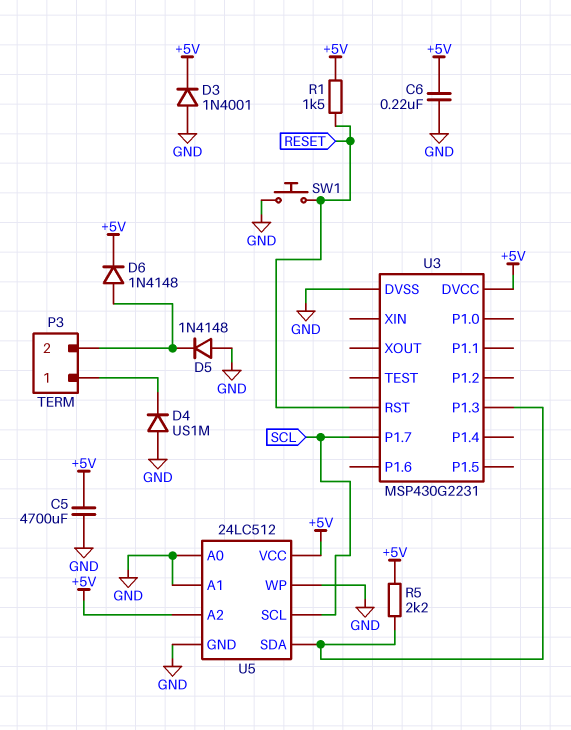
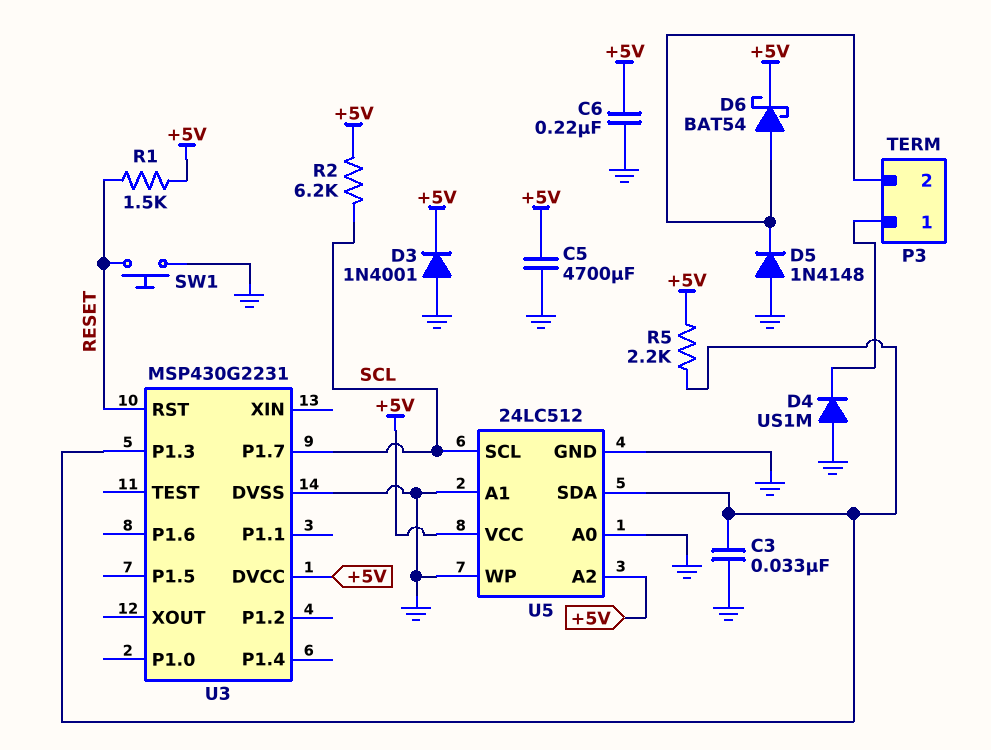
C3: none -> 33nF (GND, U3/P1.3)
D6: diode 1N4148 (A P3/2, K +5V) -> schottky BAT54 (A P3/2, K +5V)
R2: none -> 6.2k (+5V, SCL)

...

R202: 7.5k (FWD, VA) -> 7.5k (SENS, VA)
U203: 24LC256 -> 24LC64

→ **Work required**
Where the line holding "C3: none -> 33nF (GND, U3/P1.3)" appears in the listing above, start reproducing exactly, and end with the line holding "R2: none -> 6.2k (+5V, SCL)".

→ **Answer for this exercise**
C3: none -> 33nF (GND, U3/P1.3)
D6: diode 1N4148 (A P3/2, K +5V) -> schottky BAT54 (A P3/2, K +5V)
R2: none -> 6.2k (+5V, SCL)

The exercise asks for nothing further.